• Provided records
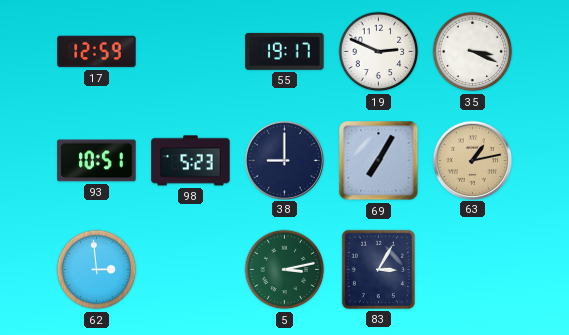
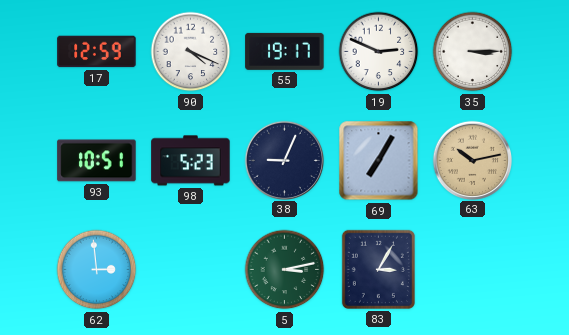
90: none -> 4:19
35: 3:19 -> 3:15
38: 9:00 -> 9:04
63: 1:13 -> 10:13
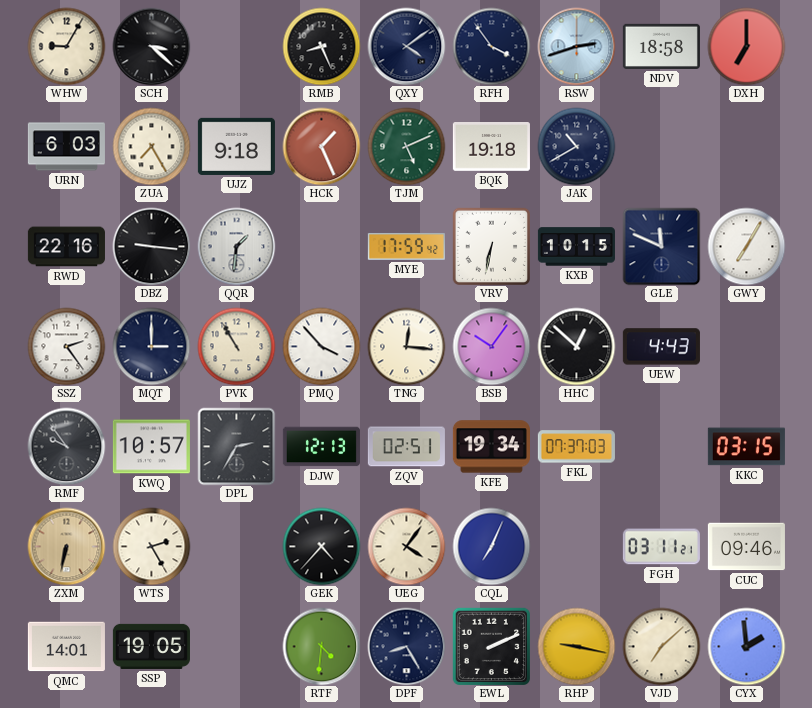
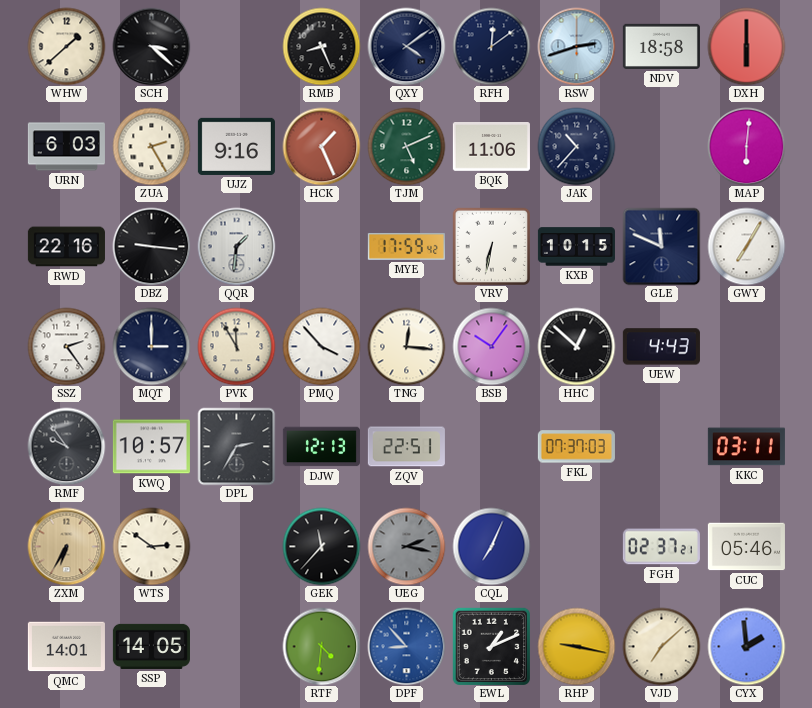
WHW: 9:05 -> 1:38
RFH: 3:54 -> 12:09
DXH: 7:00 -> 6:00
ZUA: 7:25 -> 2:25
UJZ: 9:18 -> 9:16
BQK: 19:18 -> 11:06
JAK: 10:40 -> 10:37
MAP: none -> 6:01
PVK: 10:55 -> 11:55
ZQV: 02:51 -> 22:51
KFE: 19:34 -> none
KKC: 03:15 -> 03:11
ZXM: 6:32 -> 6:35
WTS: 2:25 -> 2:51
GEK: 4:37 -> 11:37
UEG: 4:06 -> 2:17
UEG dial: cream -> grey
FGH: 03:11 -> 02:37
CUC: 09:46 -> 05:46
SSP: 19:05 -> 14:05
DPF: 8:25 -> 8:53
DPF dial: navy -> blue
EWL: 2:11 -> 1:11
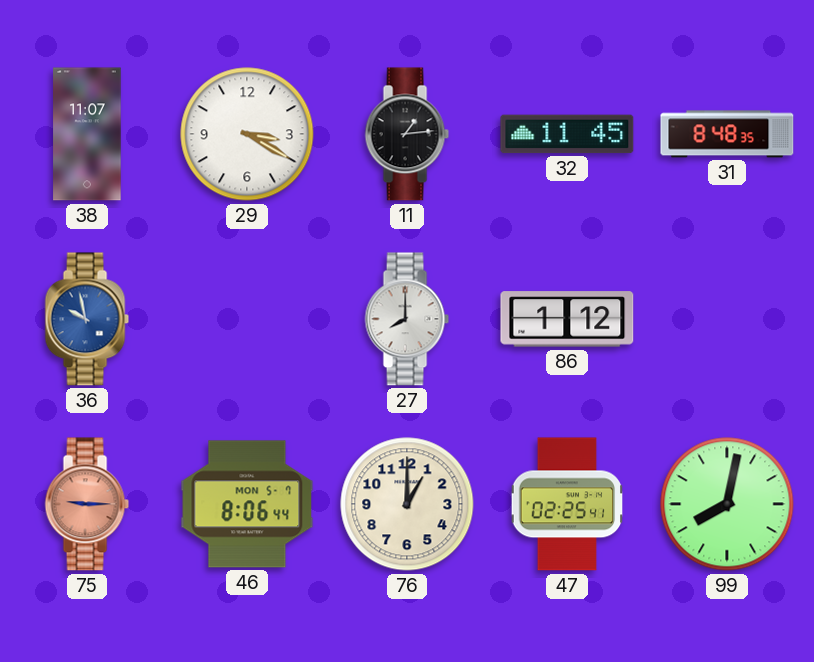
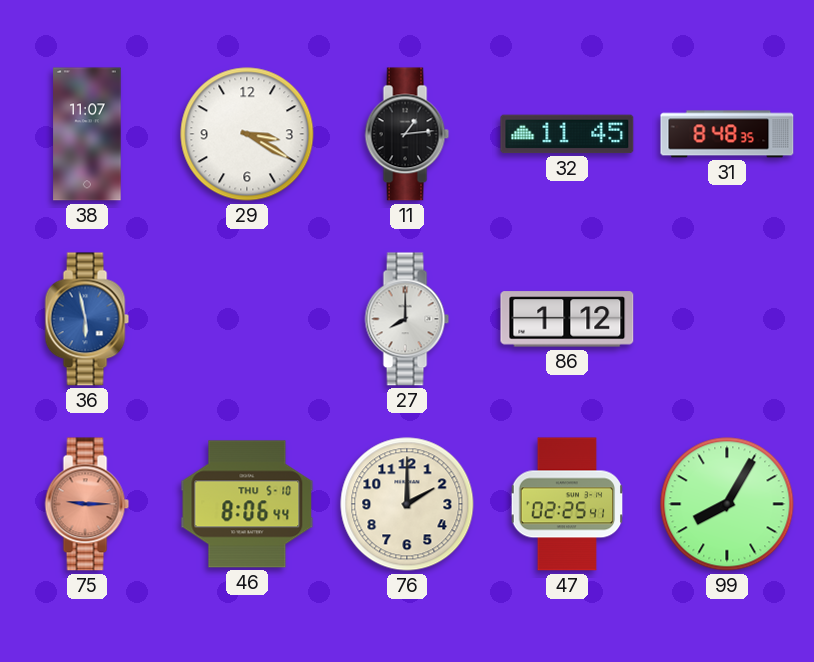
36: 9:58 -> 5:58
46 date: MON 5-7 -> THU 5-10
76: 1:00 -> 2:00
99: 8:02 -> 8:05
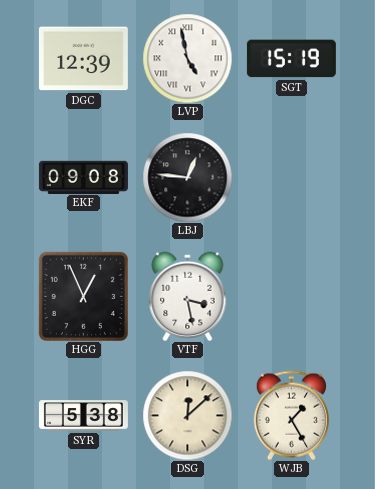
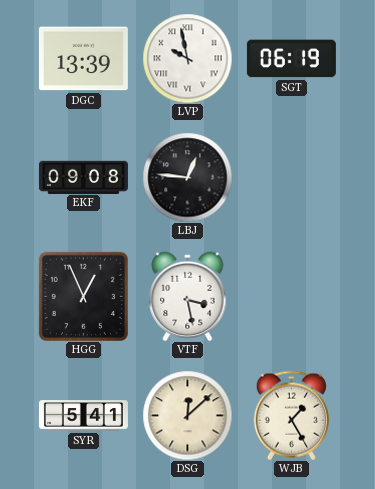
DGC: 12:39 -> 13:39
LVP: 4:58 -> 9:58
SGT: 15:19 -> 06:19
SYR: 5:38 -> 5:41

• Task
Quote verbatim every line above, from the one containing "WHW: 9:05 -> 1:38" through the end of the records, both ends included. Leave the pictures out.

• The response
WHW: 9:05 -> 1:38
RFH: 3:54 -> 12:09
DXH: 7:00 -> 6:00
ZUA: 7:25 -> 2:25
UJZ: 9:18 -> 9:16
BQK: 19:18 -> 11:06
JAK: 10:40 -> 10:37
MAP: none -> 6:01
PVK: 10:55 -> 11:55
ZQV: 02:51 -> 22:51
KFE: 19:34 -> none
KKC: 03:15 -> 03:11
ZXM: 6:32 -> 6:35
WTS: 2:25 -> 2:51
GEK: 4:37 -> 11:37
UEG: 4:06 -> 2:17
UEG dial: cream -> grey
FGH: 03:11 -> 02:37
CUC: 09:46 -> 05:46
SSP: 19:05 -> 14:05
DPF: 8:25 -> 8:53
DPF dial: navy -> blue
EWL: 2:11 -> 1:11
36: 9:58 -> 5:58
46 date: MON 5-7 -> THU 5-10
76: 1:00 -> 2:00
99: 8:02 -> 8:05
DGC: 12:39 -> 13:39
LVP: 4:58 -> 9:58
SGT: 15:19 -> 06:19
SYR: 5:38 -> 5:41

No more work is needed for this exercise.